Task to complete — Please find all lines in the data that hold the string "none" and copy them.

Task inputs —
= Beginning of Section =
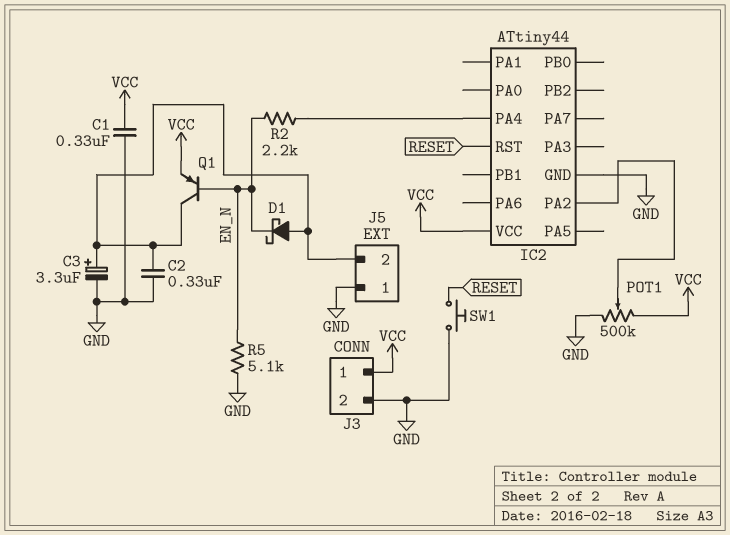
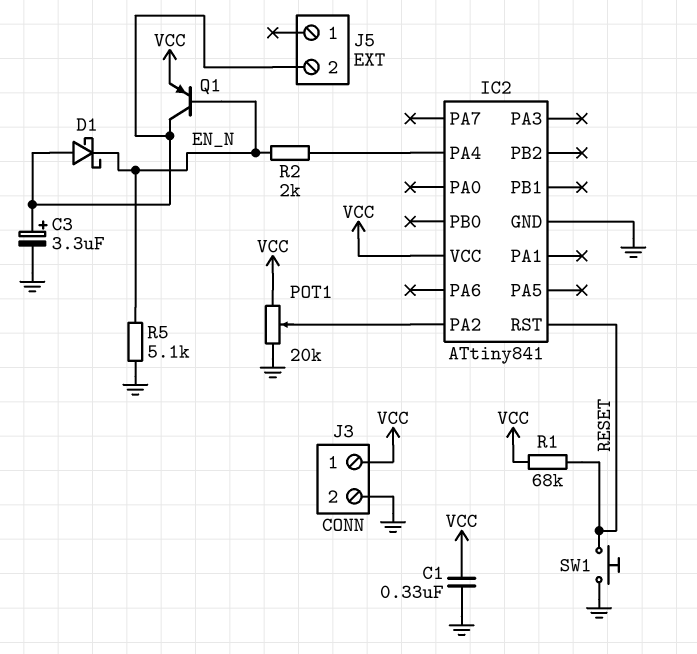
C2: 330nF (GND, J5/2) -> none
IC2: ATtiny44 -> ATtiny841
J5 pin 1: GND -> none
POT1: 500k (GND, VCC, wiper IC2/PA2) -> 20k (GND, VCC, wiper IC2/PA2)
R1: none -> 68k (RESET, VCC)
R2: 2.2k (EN_N, IC2/PA4) -> 2k (EN_N, IC2/PA4)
= End of Section =
Answer for the task —
C2: 330nF (GND, J5/2) -> none
J5 pin 1: GND -> none
R1: none -> 68k (RESET, VCC)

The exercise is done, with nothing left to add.